[EXERCISE MATERIALS — start]

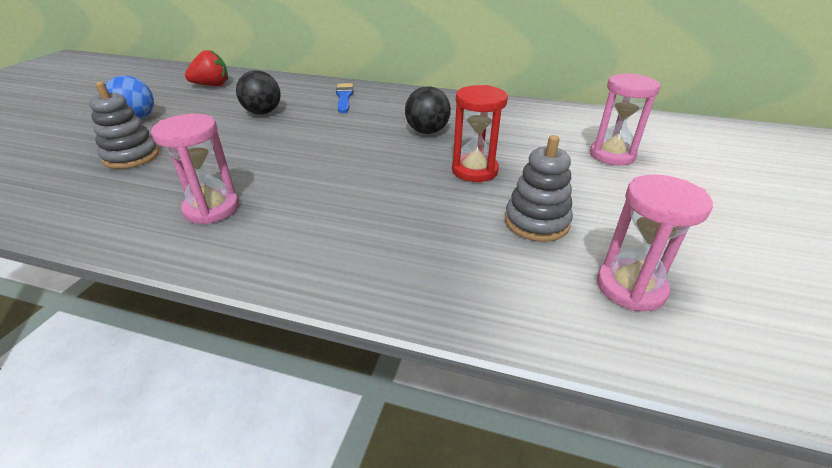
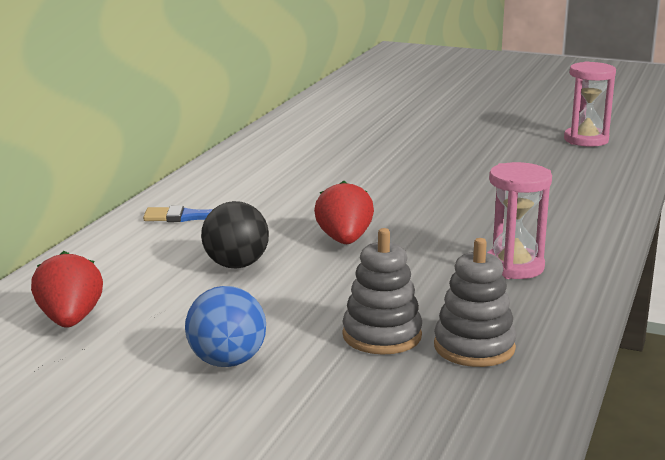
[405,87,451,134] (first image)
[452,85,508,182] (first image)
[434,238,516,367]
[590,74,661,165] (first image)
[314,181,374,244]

[EXERCISE MATERIALS — finish]

• **WHAT YOU ARE ASKED TO DO**
Without copying any picture, write out all of the material exactly as it reads.

• **TASK ANSWER**
[405,87,451,134] (first image)
[452,85,508,182] (first image)
[434,238,516,367]
[590,74,661,165] (first image)
[314,181,374,244]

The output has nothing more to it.